» **Stored rows**:

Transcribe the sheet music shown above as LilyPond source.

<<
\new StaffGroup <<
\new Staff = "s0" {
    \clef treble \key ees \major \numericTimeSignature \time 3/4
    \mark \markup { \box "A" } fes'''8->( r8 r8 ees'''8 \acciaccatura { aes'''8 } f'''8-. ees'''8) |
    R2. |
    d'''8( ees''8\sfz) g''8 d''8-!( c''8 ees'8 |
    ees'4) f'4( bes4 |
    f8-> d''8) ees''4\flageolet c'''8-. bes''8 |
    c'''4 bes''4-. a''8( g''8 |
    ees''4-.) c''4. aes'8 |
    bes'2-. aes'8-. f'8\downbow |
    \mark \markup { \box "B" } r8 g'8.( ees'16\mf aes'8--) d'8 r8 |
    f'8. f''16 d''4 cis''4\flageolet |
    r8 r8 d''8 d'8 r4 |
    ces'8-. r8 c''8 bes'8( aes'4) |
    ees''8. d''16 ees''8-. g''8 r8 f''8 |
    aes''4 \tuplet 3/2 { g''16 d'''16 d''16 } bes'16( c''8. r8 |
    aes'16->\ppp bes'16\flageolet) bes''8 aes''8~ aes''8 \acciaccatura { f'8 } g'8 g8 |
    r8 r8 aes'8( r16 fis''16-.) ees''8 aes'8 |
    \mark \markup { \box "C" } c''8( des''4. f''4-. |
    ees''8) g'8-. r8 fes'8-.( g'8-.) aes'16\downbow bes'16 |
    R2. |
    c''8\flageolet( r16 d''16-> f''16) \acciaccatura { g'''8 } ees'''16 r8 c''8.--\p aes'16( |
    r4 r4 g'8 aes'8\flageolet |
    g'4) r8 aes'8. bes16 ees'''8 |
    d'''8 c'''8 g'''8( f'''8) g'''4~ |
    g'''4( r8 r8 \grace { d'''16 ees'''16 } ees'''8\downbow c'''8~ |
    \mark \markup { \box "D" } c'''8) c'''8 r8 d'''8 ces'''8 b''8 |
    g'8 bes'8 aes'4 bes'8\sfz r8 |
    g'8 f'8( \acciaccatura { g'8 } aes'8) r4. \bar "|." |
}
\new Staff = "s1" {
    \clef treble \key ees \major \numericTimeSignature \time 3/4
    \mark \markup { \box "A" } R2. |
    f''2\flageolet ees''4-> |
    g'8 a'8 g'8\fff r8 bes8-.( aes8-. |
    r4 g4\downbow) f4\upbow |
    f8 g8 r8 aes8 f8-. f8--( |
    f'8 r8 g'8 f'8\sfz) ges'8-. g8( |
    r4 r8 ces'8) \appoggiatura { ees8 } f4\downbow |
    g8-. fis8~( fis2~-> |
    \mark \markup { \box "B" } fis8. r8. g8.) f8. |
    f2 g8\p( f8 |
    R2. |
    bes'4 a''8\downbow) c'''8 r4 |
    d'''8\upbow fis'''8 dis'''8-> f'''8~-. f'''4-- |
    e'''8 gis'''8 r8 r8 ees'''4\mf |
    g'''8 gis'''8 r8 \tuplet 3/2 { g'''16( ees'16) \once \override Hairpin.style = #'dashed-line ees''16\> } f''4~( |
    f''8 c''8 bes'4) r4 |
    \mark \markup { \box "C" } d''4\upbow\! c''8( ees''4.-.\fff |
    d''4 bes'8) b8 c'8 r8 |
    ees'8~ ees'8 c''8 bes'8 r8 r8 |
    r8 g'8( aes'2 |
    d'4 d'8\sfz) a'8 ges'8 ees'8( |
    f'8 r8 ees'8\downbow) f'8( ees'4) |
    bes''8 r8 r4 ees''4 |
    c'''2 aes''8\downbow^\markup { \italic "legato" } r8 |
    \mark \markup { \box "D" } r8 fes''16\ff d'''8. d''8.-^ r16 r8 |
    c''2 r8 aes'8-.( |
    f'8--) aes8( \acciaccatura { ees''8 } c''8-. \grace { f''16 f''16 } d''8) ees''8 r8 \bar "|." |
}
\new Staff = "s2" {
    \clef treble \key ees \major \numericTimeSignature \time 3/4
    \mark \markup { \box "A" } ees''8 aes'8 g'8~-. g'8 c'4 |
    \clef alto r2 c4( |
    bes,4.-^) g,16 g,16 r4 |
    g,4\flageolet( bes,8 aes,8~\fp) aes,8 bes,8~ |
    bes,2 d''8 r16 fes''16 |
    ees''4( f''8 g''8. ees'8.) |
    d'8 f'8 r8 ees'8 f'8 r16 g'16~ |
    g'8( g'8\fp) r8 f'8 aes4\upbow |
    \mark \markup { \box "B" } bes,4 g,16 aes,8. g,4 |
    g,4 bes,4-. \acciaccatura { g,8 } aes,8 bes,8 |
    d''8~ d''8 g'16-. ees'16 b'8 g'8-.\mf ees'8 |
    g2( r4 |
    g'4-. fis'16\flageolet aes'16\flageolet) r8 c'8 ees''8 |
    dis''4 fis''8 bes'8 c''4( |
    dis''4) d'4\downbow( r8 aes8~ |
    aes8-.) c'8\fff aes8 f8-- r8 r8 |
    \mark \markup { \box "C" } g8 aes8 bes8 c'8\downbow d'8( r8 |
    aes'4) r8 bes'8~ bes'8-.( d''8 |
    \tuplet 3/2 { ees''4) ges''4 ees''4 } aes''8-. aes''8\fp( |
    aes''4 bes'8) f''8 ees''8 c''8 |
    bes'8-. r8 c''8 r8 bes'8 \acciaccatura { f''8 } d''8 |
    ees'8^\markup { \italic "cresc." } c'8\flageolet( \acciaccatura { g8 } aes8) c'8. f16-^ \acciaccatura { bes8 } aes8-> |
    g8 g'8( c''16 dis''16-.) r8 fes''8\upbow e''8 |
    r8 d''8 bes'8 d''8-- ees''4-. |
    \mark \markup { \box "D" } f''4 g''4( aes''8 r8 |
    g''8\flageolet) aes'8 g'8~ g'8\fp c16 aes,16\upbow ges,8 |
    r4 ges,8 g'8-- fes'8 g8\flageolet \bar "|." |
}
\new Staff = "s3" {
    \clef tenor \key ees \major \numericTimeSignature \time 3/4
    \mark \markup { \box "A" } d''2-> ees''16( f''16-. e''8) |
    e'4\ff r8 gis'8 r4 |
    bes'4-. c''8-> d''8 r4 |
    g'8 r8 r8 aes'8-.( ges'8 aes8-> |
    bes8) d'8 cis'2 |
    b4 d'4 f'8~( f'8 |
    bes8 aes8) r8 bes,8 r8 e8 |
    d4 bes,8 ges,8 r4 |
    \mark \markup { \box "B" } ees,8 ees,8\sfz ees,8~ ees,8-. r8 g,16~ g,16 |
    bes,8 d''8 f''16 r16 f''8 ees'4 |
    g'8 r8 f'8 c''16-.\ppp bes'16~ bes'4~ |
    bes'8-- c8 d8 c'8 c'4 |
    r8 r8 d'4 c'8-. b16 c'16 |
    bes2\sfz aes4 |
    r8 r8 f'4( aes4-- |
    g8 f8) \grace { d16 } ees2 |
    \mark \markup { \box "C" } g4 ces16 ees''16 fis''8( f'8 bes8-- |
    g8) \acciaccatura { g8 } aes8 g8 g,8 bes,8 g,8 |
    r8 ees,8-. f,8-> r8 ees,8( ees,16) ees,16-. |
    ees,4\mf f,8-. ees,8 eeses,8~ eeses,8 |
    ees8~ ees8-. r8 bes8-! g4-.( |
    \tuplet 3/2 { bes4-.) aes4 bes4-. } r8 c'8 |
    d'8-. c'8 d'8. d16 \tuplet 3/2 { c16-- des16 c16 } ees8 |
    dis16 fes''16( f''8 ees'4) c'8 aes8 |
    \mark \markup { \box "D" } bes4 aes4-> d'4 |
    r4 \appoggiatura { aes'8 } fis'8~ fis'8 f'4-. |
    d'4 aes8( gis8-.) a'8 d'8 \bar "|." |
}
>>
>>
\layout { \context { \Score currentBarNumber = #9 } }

» **The task**: Show every line of the data that contains the string "downbow".

» **Full output**:
    bes'2-. aes'8-. f'8\downbow |
    ees''8) g'8-. r8 fes'8-.( g'8-.) aes'16\downbow bes'16 |
    g'''4( r8 r8 \grace { d'''16 ees'''16 } ees'''8\downbow c'''8~ |
    r4 g4\downbow) f4\upbow |
    r4 r8 ces'8) \appoggiatura { ees8 } f4\downbow |
    bes'4 a''8\downbow) c'''8 r4 |
    f'8 r8 ees'8\downbow) f'8( ees'4) |
    c'''2 aes''8\downbow^\markup { \italic "legato" } r8 |
    dis''4) d'4\downbow( r8 aes8~ |
    \mark \markup { \box "C" } g8 aes8 bes8 c'8\downbow d'8( r8 |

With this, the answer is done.